• Task details:
A verbatim copy of the data is wanted, minus any picture in it.

• Data below:
------------------------------------

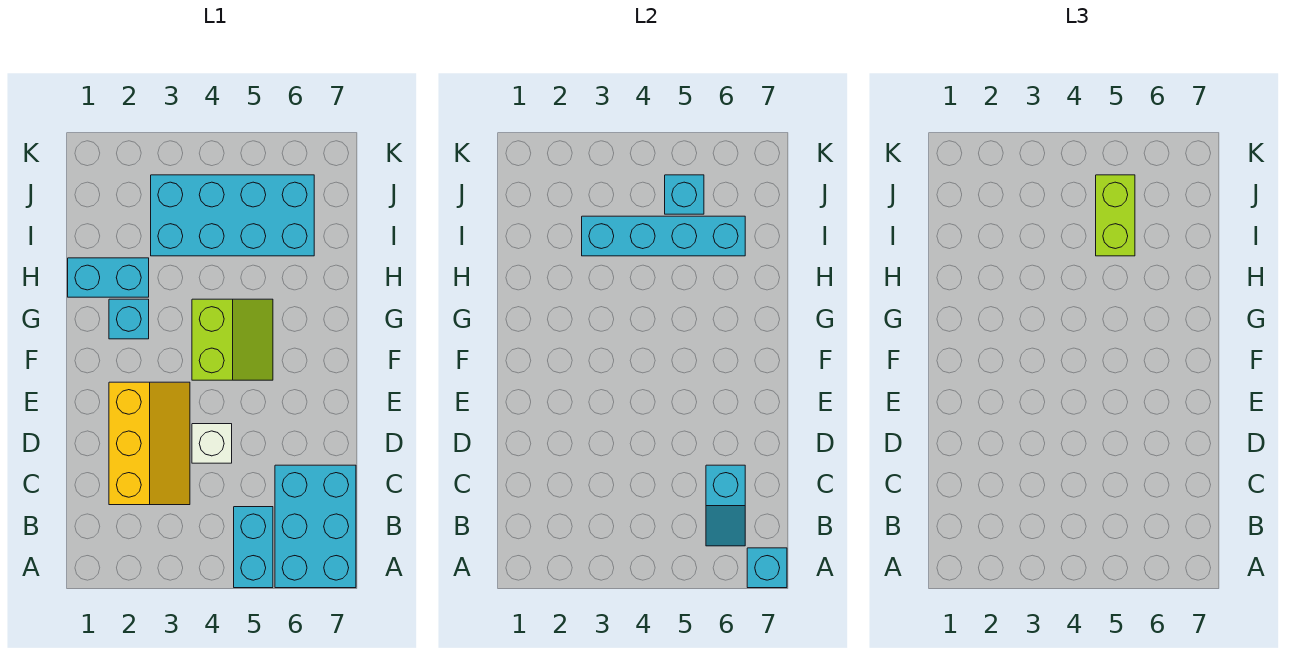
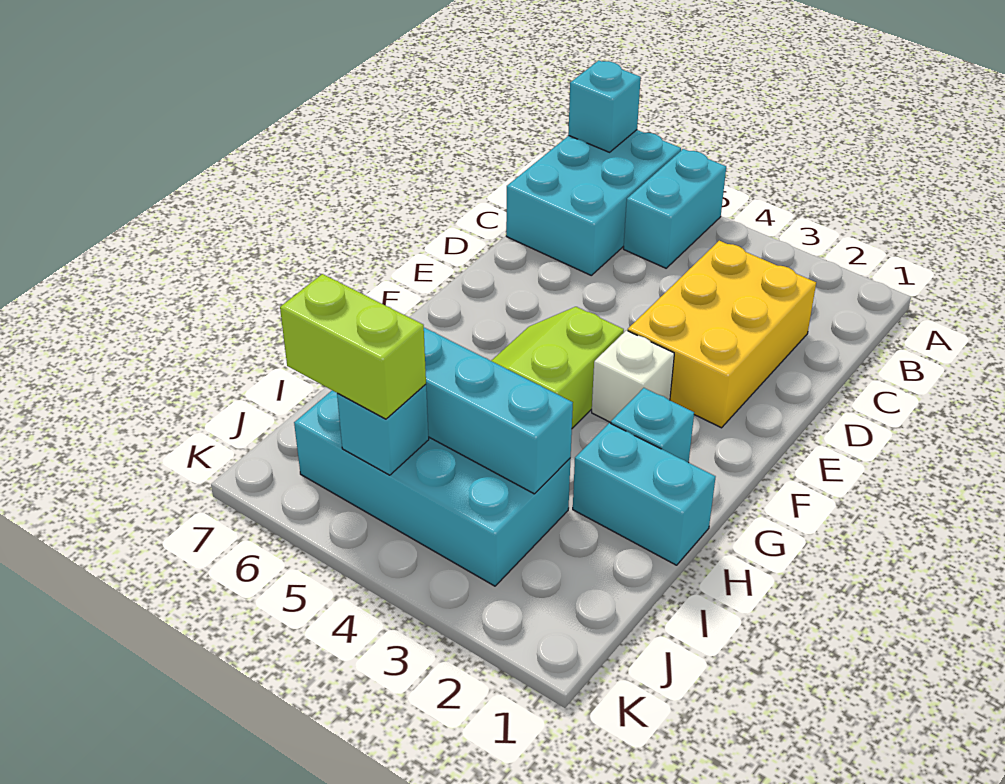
cyan slope B6:C6 level 2 top C -> none
yellow slope C2:E3 level 1 top 2 -> yellow brick C2:E3 level 1
white brick D4 level 1 -> white brick F3 level 1
lime brick I5:J5 level 3 -> lime brick J5:J6 level 3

------------------------------------

• Result for this task:
cyan slope B6:C6 level 2 top C -> none
yellow slope C2:E3 level 1 top 2 -> yellow brick C2:E3 level 1
white brick D4 level 1 -> white brick F3 level 1
lime brick I5:J5 level 3 -> lime brick J5:J6 level 3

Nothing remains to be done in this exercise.